= YOUR GOAL =
What you produce should be the lines from the line containing "BUTTON pin SIG: D3 -> A2" through the last line below, both ends included, reproduced exactly and without pictures.

= DATASET RECORDS =
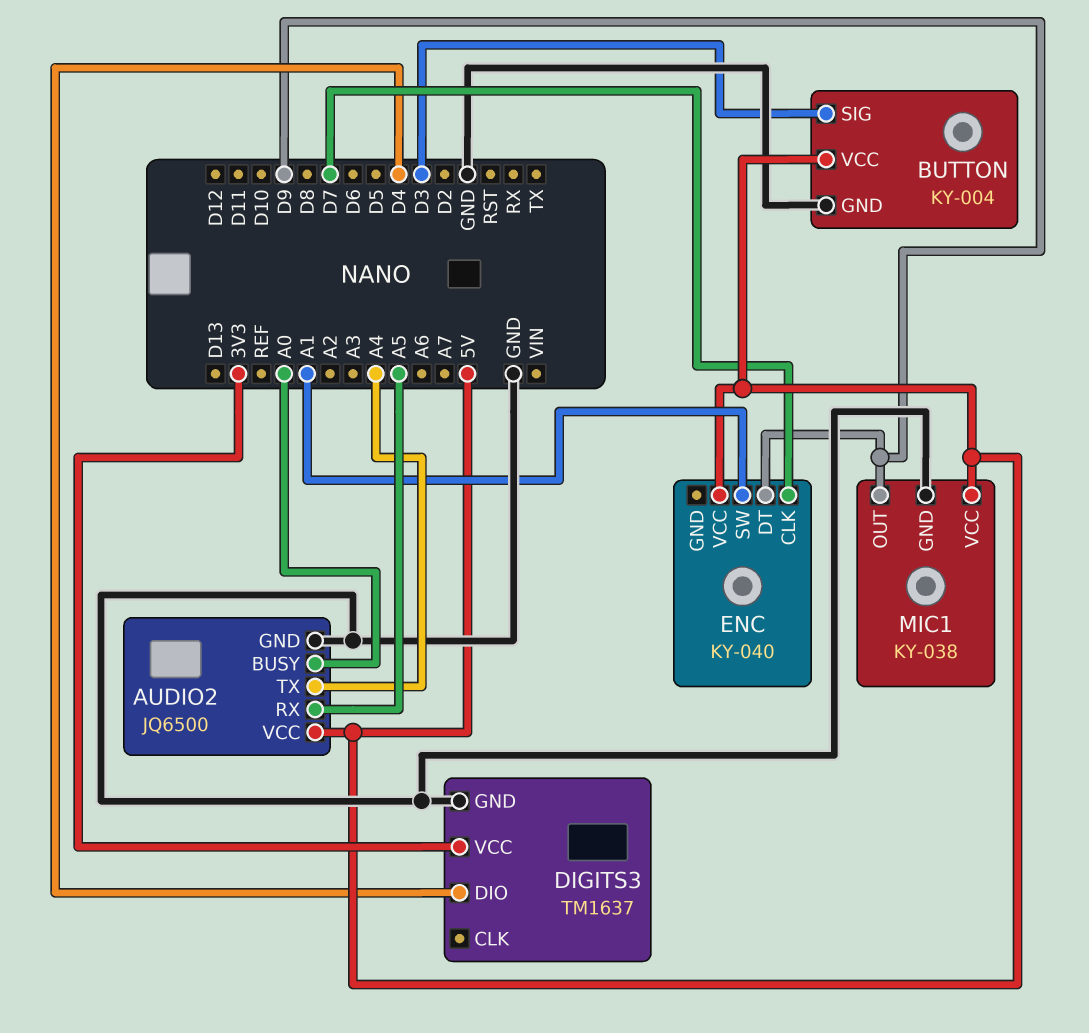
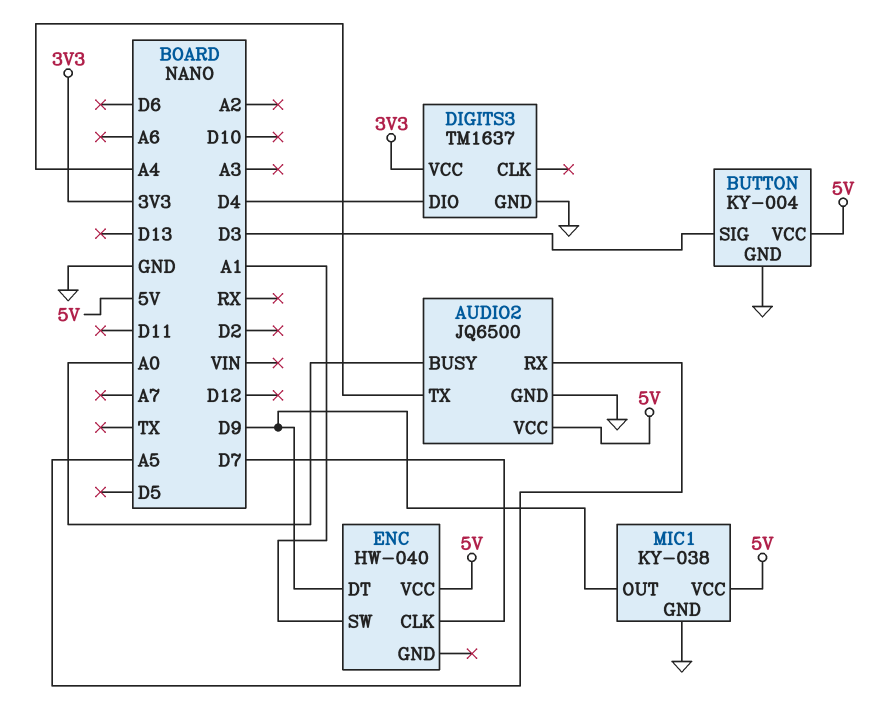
ENC: KY-040 -> HW-040

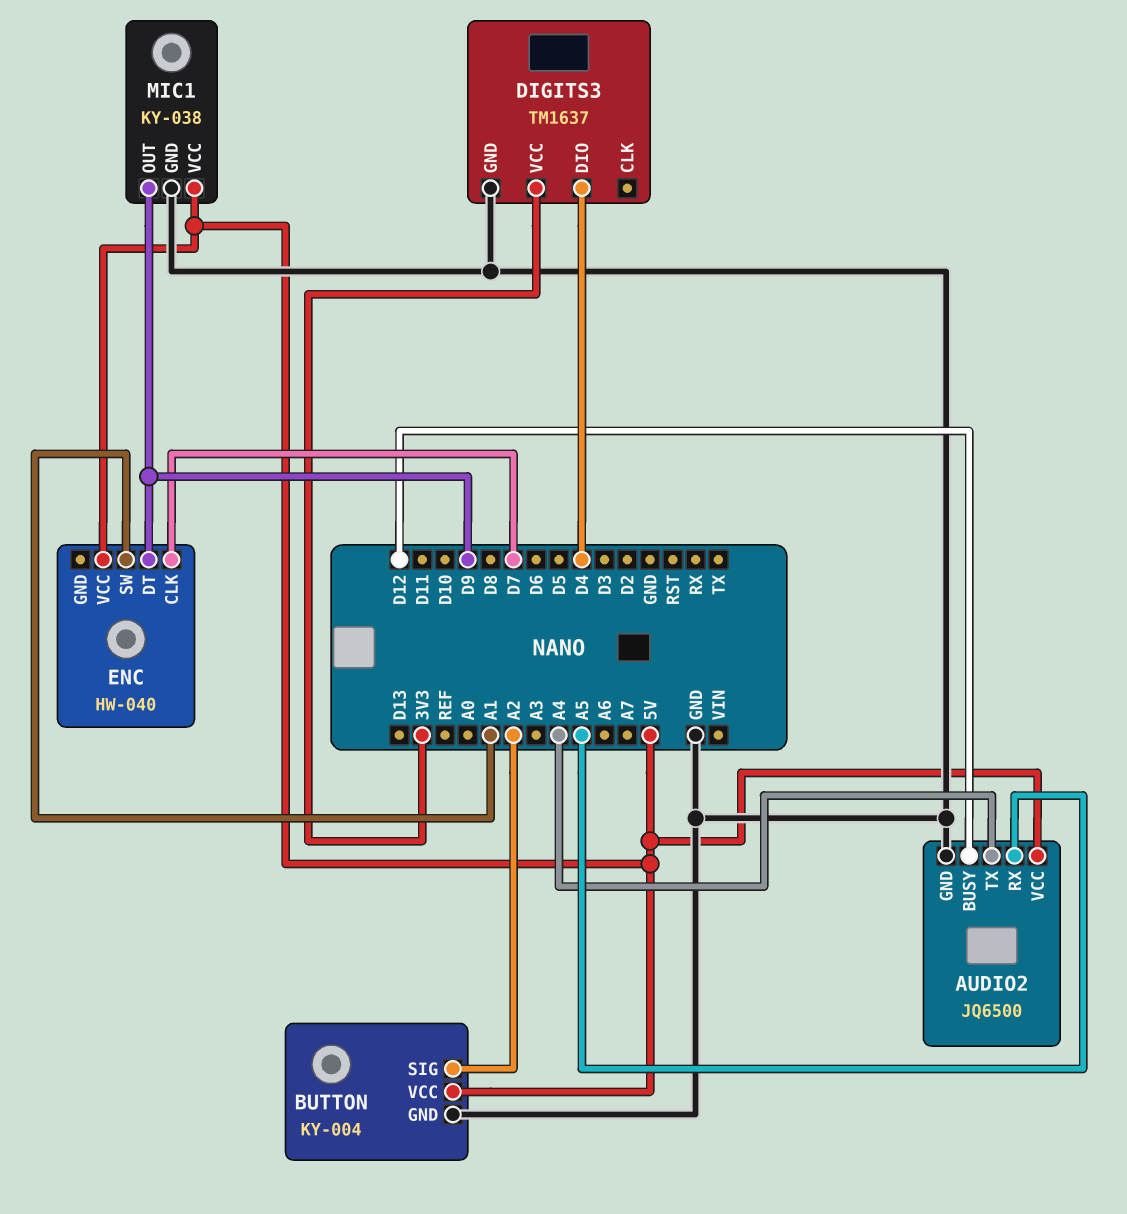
AUDIO2 pin BUSY: A0 -> D12
BUTTON pin SIG: D3 -> A2

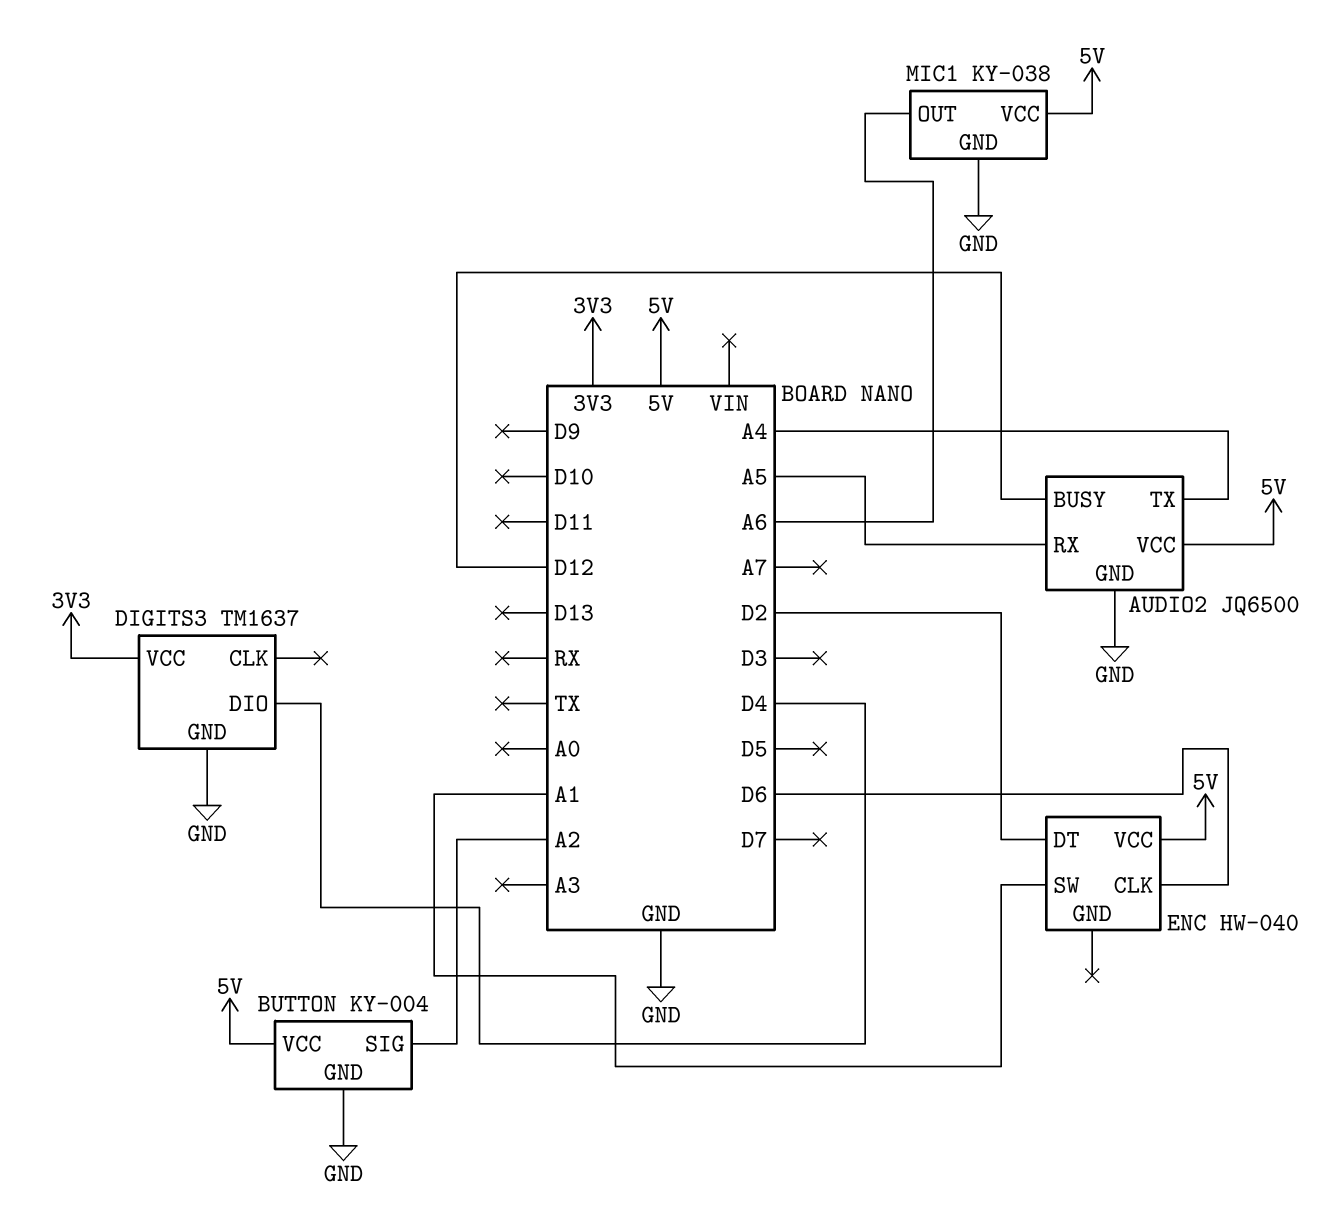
ENC pin CLK: D7 -> D6
ENC pin DT: D9 -> D2
MIC1 pin OUT: D9 -> A6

= RESPONSE BOX =
BUTTON pin SIG: D3 -> A2

ENC pin CLK: D7 -> D6
ENC pin DT: D9 -> D2
MIC1 pin OUT: D9 -> A6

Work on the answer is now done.